▸ REQUIREMENT:
Begin with the first line of the entries below. Copy each line exactly, stopping after the one that contains "turquoise glue stick: 4 -> 5".

▸ EXERCISE DATA:
^^^^^^^^

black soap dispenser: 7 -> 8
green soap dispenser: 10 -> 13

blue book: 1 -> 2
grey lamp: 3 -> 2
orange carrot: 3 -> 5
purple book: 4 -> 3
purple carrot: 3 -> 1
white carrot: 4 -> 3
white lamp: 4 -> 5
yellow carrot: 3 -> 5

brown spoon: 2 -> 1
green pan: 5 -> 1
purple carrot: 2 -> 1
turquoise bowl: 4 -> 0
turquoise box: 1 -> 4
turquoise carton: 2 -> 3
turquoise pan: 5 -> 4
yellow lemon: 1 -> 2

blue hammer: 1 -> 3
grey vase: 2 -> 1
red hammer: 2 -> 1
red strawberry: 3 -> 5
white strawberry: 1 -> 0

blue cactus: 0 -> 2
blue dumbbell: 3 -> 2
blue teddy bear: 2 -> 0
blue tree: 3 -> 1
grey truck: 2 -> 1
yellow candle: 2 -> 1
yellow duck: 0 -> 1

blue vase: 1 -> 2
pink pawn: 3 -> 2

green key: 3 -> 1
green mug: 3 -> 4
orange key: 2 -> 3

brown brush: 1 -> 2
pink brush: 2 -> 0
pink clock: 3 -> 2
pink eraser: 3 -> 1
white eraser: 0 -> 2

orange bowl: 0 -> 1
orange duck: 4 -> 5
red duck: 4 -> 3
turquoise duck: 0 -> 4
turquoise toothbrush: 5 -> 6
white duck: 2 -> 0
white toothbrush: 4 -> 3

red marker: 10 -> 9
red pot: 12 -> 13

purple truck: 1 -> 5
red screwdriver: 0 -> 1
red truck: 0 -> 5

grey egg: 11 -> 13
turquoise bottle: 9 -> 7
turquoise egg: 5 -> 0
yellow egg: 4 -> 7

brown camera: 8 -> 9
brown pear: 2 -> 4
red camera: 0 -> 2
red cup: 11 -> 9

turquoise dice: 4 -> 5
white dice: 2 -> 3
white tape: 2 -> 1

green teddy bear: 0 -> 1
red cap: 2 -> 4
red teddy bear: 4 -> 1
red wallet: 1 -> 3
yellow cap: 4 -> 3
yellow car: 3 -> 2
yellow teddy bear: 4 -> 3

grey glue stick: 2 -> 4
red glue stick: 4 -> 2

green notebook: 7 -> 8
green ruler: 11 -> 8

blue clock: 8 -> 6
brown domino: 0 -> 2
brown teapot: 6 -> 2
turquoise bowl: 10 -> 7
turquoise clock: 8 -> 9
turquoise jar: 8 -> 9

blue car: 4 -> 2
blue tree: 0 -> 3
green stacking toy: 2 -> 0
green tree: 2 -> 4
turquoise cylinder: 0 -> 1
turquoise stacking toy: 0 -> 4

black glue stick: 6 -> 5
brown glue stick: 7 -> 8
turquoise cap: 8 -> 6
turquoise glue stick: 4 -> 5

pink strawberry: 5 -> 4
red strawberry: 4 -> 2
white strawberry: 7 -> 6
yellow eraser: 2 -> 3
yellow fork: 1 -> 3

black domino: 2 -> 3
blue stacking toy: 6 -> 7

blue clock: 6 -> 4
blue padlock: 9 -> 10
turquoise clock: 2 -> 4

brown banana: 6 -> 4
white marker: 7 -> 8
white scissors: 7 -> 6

^^^^^^^^

▸ RESPONSE TO THIS EXERCISE:
black soap dispenser: 7 -> 8
green soap dispenser: 10 -> 13

blue book: 1 -> 2
grey lamp: 3 -> 2
orange carrot: 3 -> 5
purple book: 4 -> 3
purple carrot: 3 -> 1
white carrot: 4 -> 3
white lamp: 4 -> 5
yellow carrot: 3 -> 5

brown spoon: 2 -> 1
green pan: 5 -> 1
purple carrot: 2 -> 1
turquoise bowl: 4 -> 0
turquoise box: 1 -> 4
turquoise carton: 2 -> 3
turquoise pan: 5 -> 4
yellow lemon: 1 -> 2

blue hammer: 1 -> 3
grey vase: 2 -> 1
red hammer: 2 -> 1
red strawberry: 3 -> 5
white strawberry: 1 -> 0

blue cactus: 0 -> 2
blue dumbbell: 3 -> 2
blue teddy bear: 2 -> 0
blue tree: 3 -> 1
grey truck: 2 -> 1
yellow candle: 2 -> 1
yellow duck: 0 -> 1

blue vase: 1 -> 2
pink pawn: 3 -> 2

green key: 3 -> 1
green mug: 3 -> 4
orange key: 2 -> 3

brown brush: 1 -> 2
pink brush: 2 -> 0
pink clock: 3 -> 2
pink eraser: 3 -> 1
white eraser: 0 -> 2

orange bowl: 0 -> 1
orange duck: 4 -> 5
red duck: 4 -> 3
turquoise duck: 0 -> 4
turquoise toothbrush: 5 -> 6
white duck: 2 -> 0
white toothbrush: 4 -> 3

red marker: 10 -> 9
red pot: 12 -> 13

purple truck: 1 -> 5
red screwdriver: 0 -> 1
red truck: 0 -> 5

grey egg: 11 -> 13
turquoise bottle: 9 -> 7
turquoise egg: 5 -> 0
yellow egg: 4 -> 7

brown camera: 8 -> 9
brown pear: 2 -> 4
red camera: 0 -> 2
red cup: 11 -> 9

turquoise dice: 4 -> 5
white dice: 2 -> 3
white tape: 2 -> 1

green teddy bear: 0 -> 1
red cap: 2 -> 4
red teddy bear: 4 -> 1
red wallet: 1 -> 3
yellow cap: 4 -> 3
yellow car: 3 -> 2
yellow teddy bear: 4 -> 3

grey glue stick: 2 -> 4
red glue stick: 4 -> 2

green notebook: 7 -> 8
green ruler: 11 -> 8

blue clock: 8 -> 6
brown domino: 0 -> 2
brown teapot: 6 -> 2
turquoise bowl: 10 -> 7
turquoise clock: 8 -> 9
turquoise jar: 8 -> 9

blue car: 4 -> 2
blue tree: 0 -> 3
green stacking toy: 2 -> 0
green tree: 2 -> 4
turquoise cylinder: 0 -> 1
turquoise stacking toy: 0 -> 4

black glue stick: 6 -> 5
brown glue stick: 7 -> 8
turquoise cap: 8 -> 6
turquoise glue stick: 4 -> 5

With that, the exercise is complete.